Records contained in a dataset
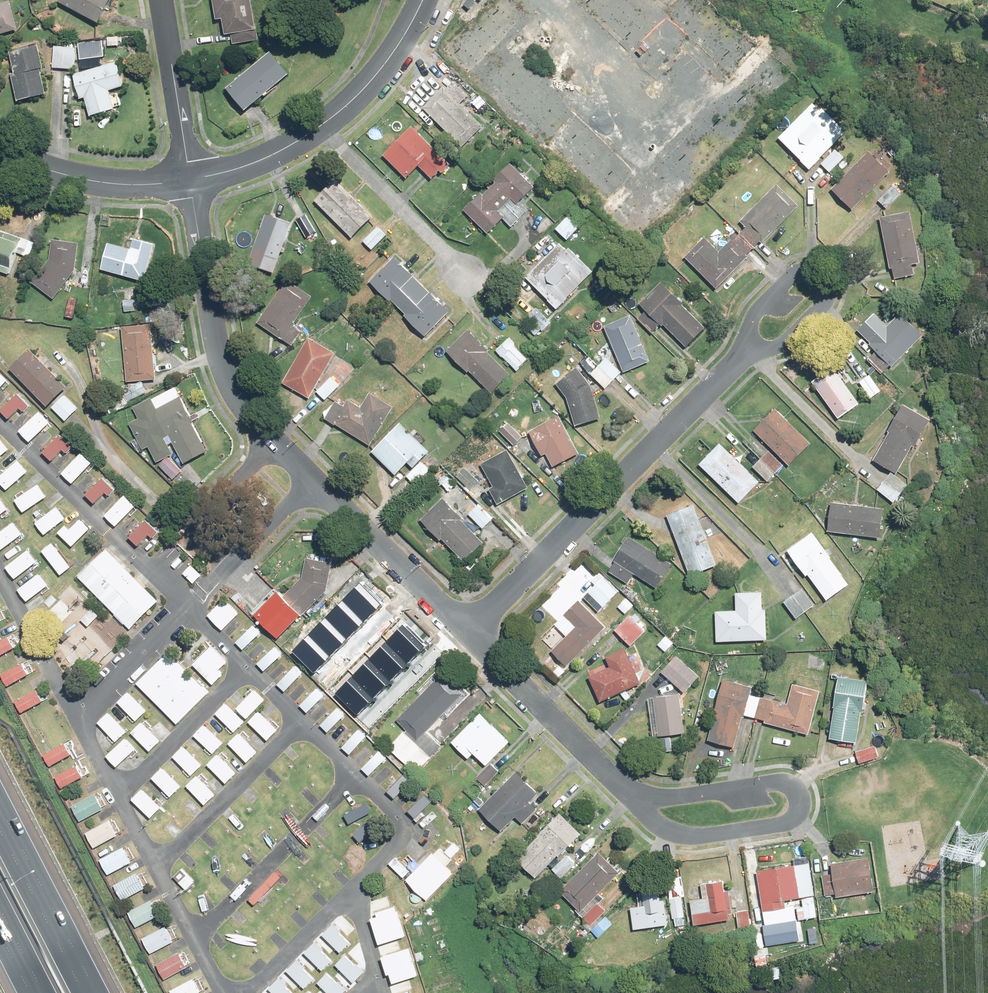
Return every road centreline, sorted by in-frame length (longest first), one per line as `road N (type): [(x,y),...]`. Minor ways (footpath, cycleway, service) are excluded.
road 1 (residential): [(470,631),(742,356)]
road 2 (residential): [(636,800),(776,780),(798,788),(802,809),(794,820),(694,834),(653,815)]
road 3 (residential): [(422,0),(367,86),(321,127),(260,161),(189,181)]
road 4 (residential): [(189,181),(209,323),(237,392),(274,436)]
road 5 (residential): [(0,422),(188,605)]
road 6 (residential): [(470,631),(636,800)]
road 7 (residential): [(355,775),(192,943)]
road 8 (residential): [(550,0),(664,114),(707,69)]
road 9 (residential): [(742,356),(759,310),(801,272),(820,270),(826,303),(779,346)]
road 10 (residential): [(315,477),(470,631)]
road 11 (residential): [(299,719),(156,871)]
road 12 (residential): [(189,181),(91,182),(0,150)]
road 13 (motorway): [(0,826),(87,992)]
road 14 (residential): [(245,666),(117,797)]
road 15 (residential): [(164,0),(189,181)]
road 16 (residential): [(274,436),(191,526),(193,538),(227,570)]
road 17 (residential): [(75,719),(0,572)]
road 18 (residential): [(188,605),(75,719)]
road 19 (residential): [(356,889),(251,992)]
road 20 (residential): [(355,775),(391,808),(400,830),(356,889)]
road 21 (residential): [(315,477),(227,570)]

§ **What is being asked**: Please repeat every record exactly as it stands, leaving out any pictures.

§ **Exercise result**:
Return every road centreline, sorted by in-frame length (longest first), one per line as `road N (type): [(x,y),...]`. Minor ways (footpath, cycleway, service) are excluded.
road 1 (residential): [(470,631),(742,356)]
road 2 (residential): [(636,800),(776,780),(798,788),(802,809),(794,820),(694,834),(653,815)]
road 3 (residential): [(422,0),(367,86),(321,127),(260,161),(189,181)]
road 4 (residential): [(189,181),(209,323),(237,392),(274,436)]
road 5 (residential): [(0,422),(188,605)]
road 6 (residential): [(470,631),(636,800)]
road 7 (residential): [(355,775),(192,943)]
road 8 (residential): [(550,0),(664,114),(707,69)]
road 9 (residential): [(742,356),(759,310),(801,272),(820,270),(826,303),(779,346)]
road 10 (residential): [(315,477),(470,631)]
road 11 (residential): [(299,719),(156,871)]
road 12 (residential): [(189,181),(91,182),(0,150)]
road 13 (motorway): [(0,826),(87,992)]
road 14 (residential): [(245,666),(117,797)]
road 15 (residential): [(164,0),(189,181)]
road 16 (residential): [(274,436),(191,526),(193,538),(227,570)]
road 17 (residential): [(75,719),(0,572)]
road 18 (residential): [(188,605),(75,719)]
road 19 (residential): [(356,889),(251,992)]
road 20 (residential): [(355,775),(391,808),(400,830),(356,889)]
road 21 (residential): [(315,477),(227,570)]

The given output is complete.